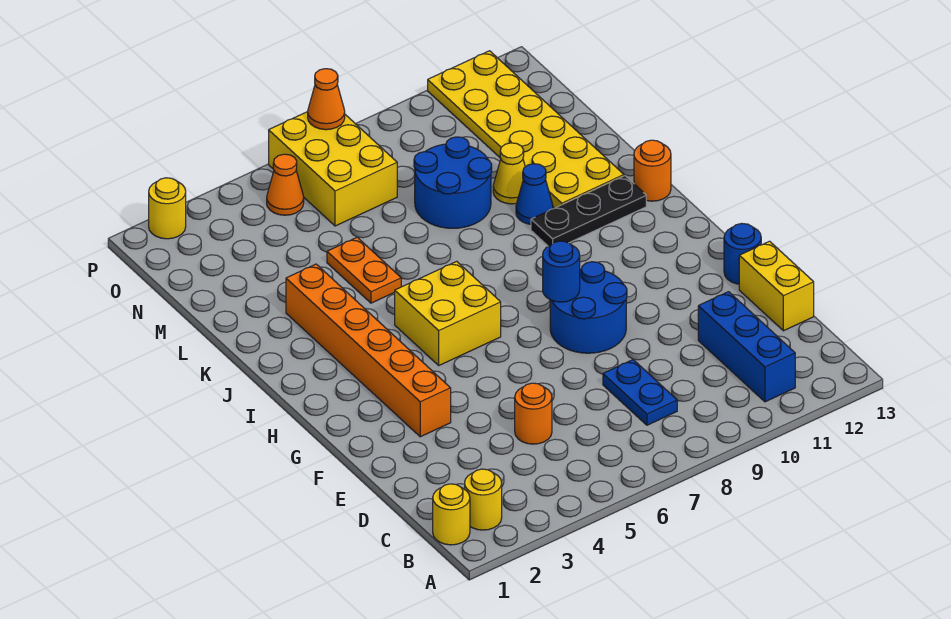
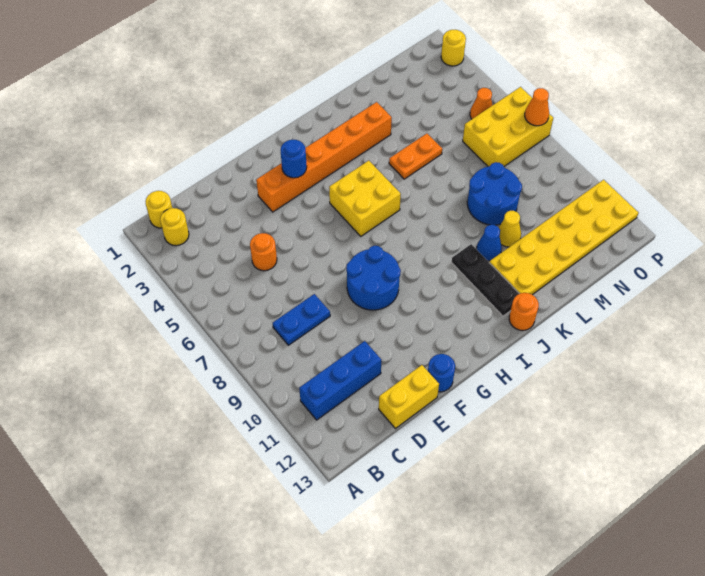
blue round brick G8 level 2 -> blue round brick G3 level 2

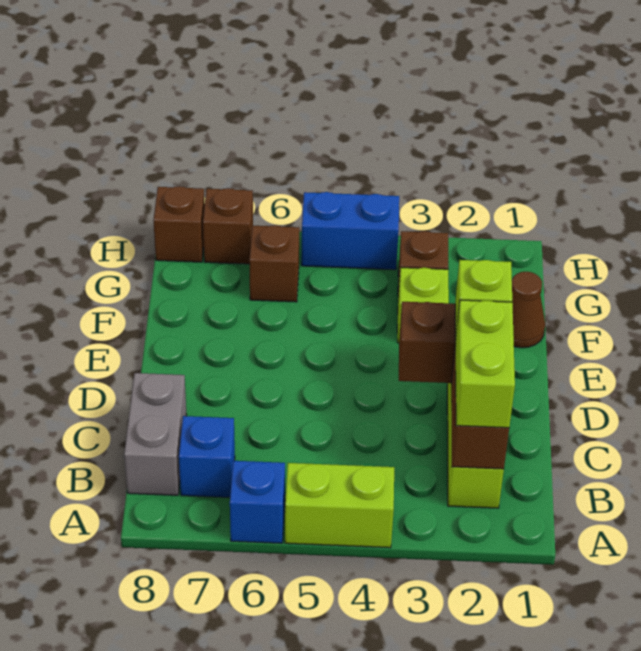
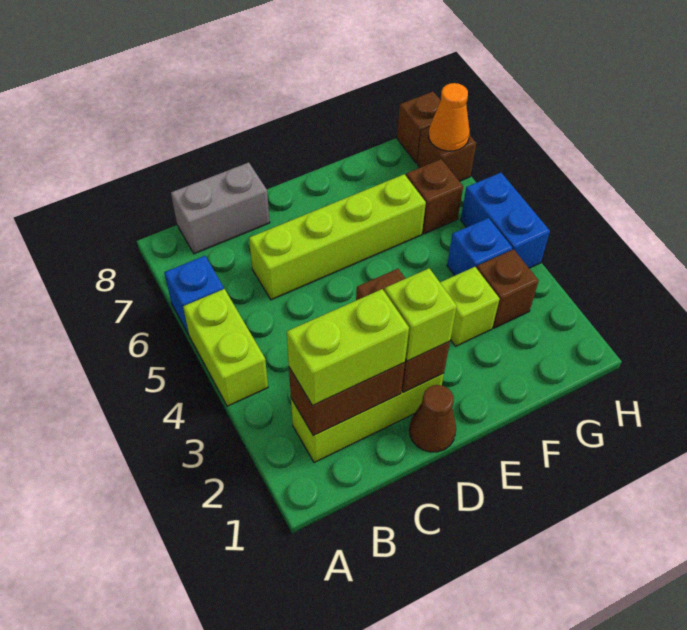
blue brick B7 level 1 -> blue brick G4 level 1
none -> lime brick C6:F6 level 1
brown cone F1 level 1 -> brown cone D1 level 1
none -> orange cone H7 level 2

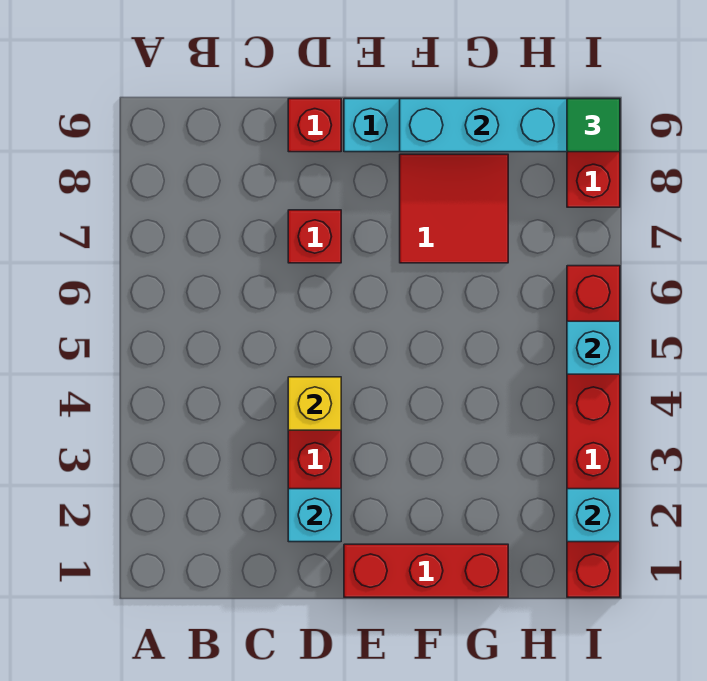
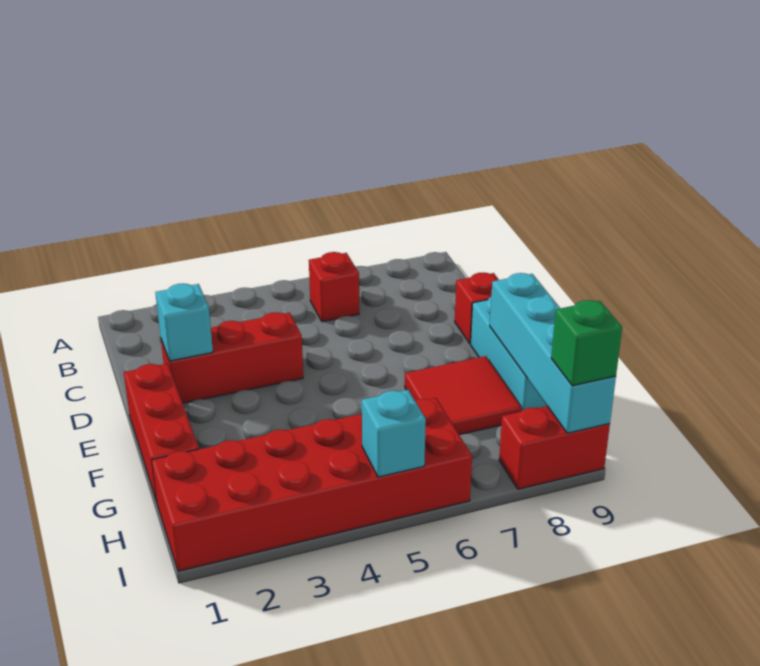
yellow brick D4 level 2 -> none
red brick D7 level 1 -> red brick B6 level 1
red brick I1:I6 level 1 -> red brick H1:I6 level 1
cyan brick I2 level 2 -> none
green tile I9 level 3 -> green brick I9 level 3

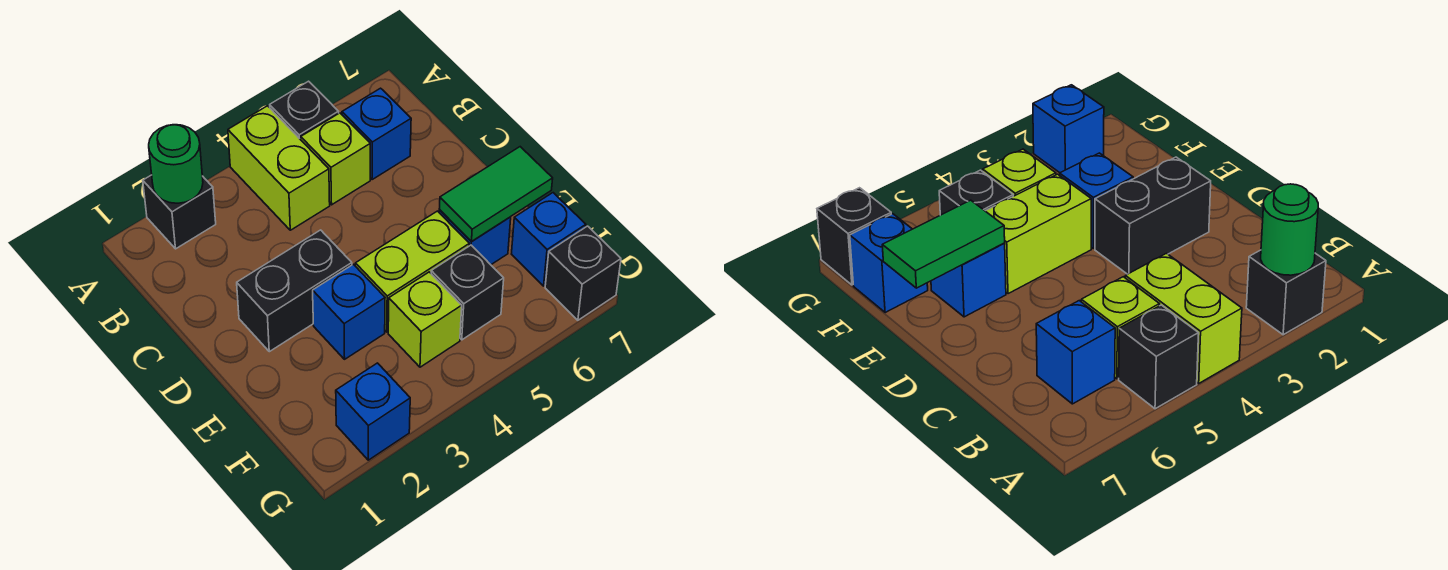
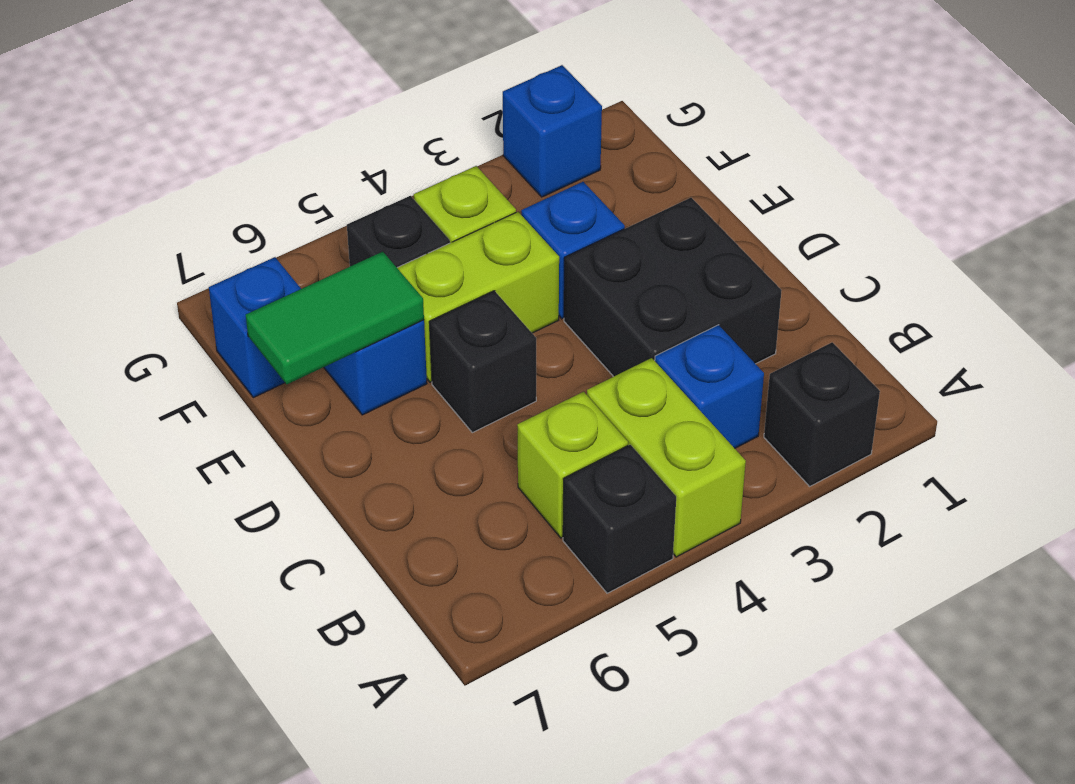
green round brick A2 level 2 -> none
blue brick B6 level 1 -> blue brick B3 level 1
black brick D2:D3 level 1 -> black brick C2:D3 level 1
black brick G7 level 1 -> black brick D5 level 1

[Assignment] Show the lines of the material that contain the word "round".

[Finished task]
blue round brick G8 level 2 -> blue round brick G3 level 2
green round brick A2 level 2 -> none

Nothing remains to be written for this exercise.